Find the line containing "green rolling pin: 2 -> 3", then output it and every line after it through the end of the listing below, exactly as written.

|---|

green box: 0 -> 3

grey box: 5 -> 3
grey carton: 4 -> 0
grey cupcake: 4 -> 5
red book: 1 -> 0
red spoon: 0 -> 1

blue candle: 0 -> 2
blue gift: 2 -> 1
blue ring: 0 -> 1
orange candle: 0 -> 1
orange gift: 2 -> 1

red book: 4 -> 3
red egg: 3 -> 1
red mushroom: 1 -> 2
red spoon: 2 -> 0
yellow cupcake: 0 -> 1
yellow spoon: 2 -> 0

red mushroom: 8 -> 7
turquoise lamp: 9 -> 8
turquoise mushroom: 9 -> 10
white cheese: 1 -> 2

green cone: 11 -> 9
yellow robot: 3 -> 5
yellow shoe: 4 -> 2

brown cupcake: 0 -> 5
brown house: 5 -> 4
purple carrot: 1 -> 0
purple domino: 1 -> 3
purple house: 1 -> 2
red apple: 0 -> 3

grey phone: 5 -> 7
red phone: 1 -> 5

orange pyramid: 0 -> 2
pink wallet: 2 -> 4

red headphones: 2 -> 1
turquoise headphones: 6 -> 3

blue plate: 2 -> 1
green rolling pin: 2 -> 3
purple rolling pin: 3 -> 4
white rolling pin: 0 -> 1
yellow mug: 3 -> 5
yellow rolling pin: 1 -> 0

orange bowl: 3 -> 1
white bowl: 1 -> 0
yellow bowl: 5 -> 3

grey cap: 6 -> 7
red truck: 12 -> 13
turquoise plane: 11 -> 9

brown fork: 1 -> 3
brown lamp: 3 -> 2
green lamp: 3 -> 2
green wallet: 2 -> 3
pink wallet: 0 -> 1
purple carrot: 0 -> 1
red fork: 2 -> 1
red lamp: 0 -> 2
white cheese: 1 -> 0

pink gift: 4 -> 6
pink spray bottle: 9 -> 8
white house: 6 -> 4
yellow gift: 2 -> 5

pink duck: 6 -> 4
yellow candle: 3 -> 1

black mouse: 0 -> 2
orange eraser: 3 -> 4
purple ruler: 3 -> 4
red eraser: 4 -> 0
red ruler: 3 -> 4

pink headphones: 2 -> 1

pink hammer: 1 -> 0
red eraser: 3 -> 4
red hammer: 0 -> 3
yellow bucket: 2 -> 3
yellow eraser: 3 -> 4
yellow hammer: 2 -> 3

|---|

**Solution:**
green rolling pin: 2 -> 3
purple rolling pin: 3 -> 4
white rolling pin: 0 -> 1
yellow mug: 3 -> 5
yellow rolling pin: 1 -> 0

orange bowl: 3 -> 1
white bowl: 1 -> 0
yellow bowl: 5 -> 3

grey cap: 6 -> 7
red truck: 12 -> 13
turquoise plane: 11 -> 9

brown fork: 1 -> 3
brown lamp: 3 -> 2
green lamp: 3 -> 2
green wallet: 2 -> 3
pink wallet: 0 -> 1
purple carrot: 0 -> 1
red fork: 2 -> 1
red lamp: 0 -> 2
white cheese: 1 -> 0

pink gift: 4 -> 6
pink spray bottle: 9 -> 8
white house: 6 -> 4
yellow gift: 2 -> 5

pink duck: 6 -> 4
yellow candle: 3 -> 1

black mouse: 0 -> 2
orange eraser: 3 -> 4
purple ruler: 3 -> 4
red eraser: 4 -> 0
red ruler: 3 -> 4

pink headphones: 2 -> 1

pink hammer: 1 -> 0
red eraser: 3 -> 4
red hammer: 0 -> 3
yellow bucket: 2 -> 3
yellow eraser: 3 -> 4
yellow hammer: 2 -> 3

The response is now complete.